> About this exercise: Transcribe, exactly and in full, every record shown below, while omitting its images.

Dataset records
○ ○ ○ ○
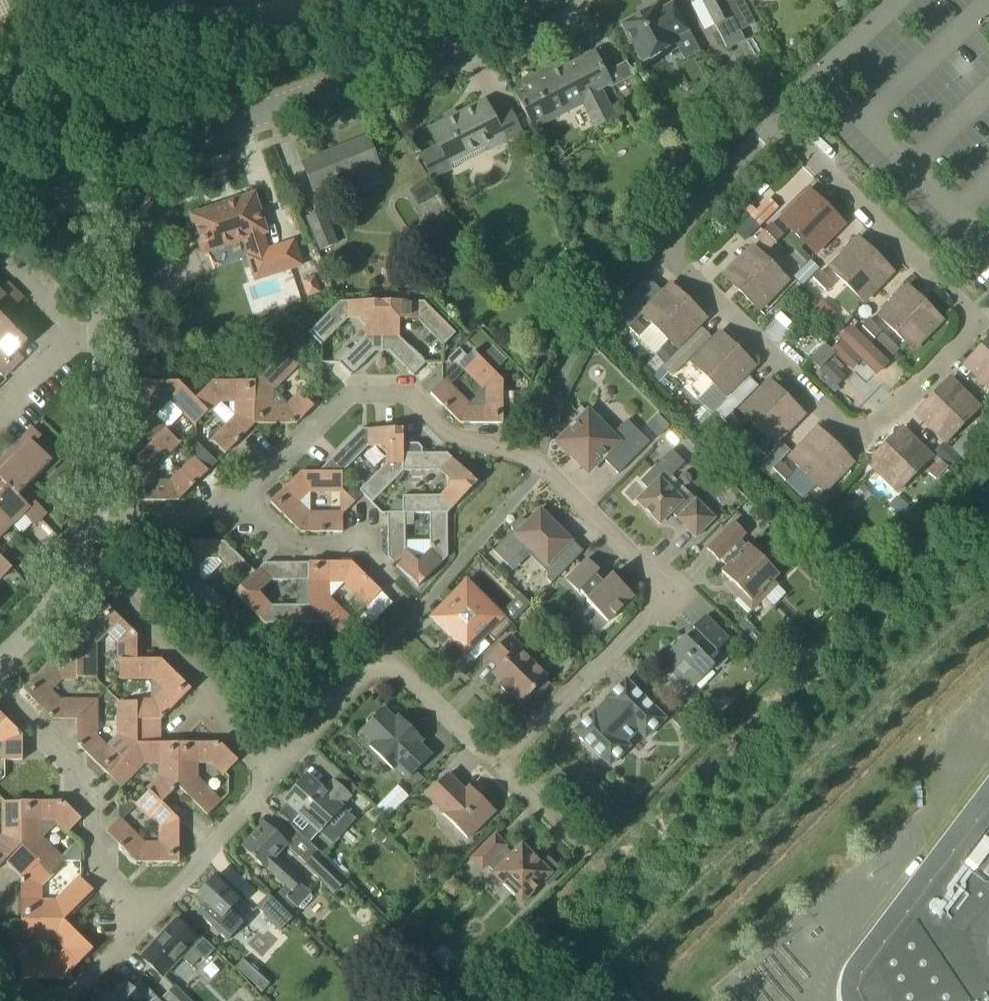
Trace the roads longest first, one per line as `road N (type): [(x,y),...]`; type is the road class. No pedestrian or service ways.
road 1 (residential): [(496,767),(656,600),(654,579),(568,493),(520,454),(449,435),(406,394),(348,395),(233,512)]
road 2 (residential): [(775,118),(970,315),(972,333),(868,434),(849,432),(657,248)]
road 3 (tertiary): [(72,177),(407,60),(526,0)]
road 4 (residential): [(292,763),(231,706),(217,666),(75,564)]
road 5 (residential): [(148,920),(99,856),(101,810),(86,773),(0,692)]
road 6 (residential): [(148,920),(292,763)]
road 7 (residential): [(89,513),(100,459),(100,338)]
road 8 (residential): [(657,248),(775,118)]
road 9 (residential): [(775,118),(901,0)]
road 10 (residential): [(100,338),(96,253),(72,177)]
road 11 (residential): [(496,767),(380,653)]
road 12 (residential): [(233,512),(258,514),(293,547),(368,546)]
road 13 (residential): [(89,513),(233,512)]
road 14 (residential): [(292,763),(380,653)]
road 15 (residential): [(583,855),(496,767)]
road 16 (residential): [(0,658),(37,627),(75,564)]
○ ○ ○ ○
> Result for this task:
Trace the roads longest first, one per line as `road N (type): [(x,y),...]`; type is the road class. No pedestrian or service ways.
road 1 (residential): [(496,767),(656,600),(654,579),(568,493),(520,454),(449,435),(406,394),(348,395),(233,512)]
road 2 (residential): [(775,118),(970,315),(972,333),(868,434),(849,432),(657,248)]
road 3 (tertiary): [(72,177),(407,60),(526,0)]
road 4 (residential): [(292,763),(231,706),(217,666),(75,564)]
road 5 (residential): [(148,920),(99,856),(101,810),(86,773),(0,692)]
road 6 (residential): [(148,920),(292,763)]
road 7 (residential): [(89,513),(100,459),(100,338)]
road 8 (residential): [(657,248),(775,118)]
road 9 (residential): [(775,118),(901,0)]
road 10 (residential): [(100,338),(96,253),(72,177)]
road 11 (residential): [(496,767),(380,653)]
road 12 (residential): [(233,512),(258,514),(293,547),(368,546)]
road 13 (residential): [(89,513),(233,512)]
road 14 (residential): [(292,763),(380,653)]
road 15 (residential): [(583,855),(496,767)]
road 16 (residential): [(0,658),(37,627),(75,564)]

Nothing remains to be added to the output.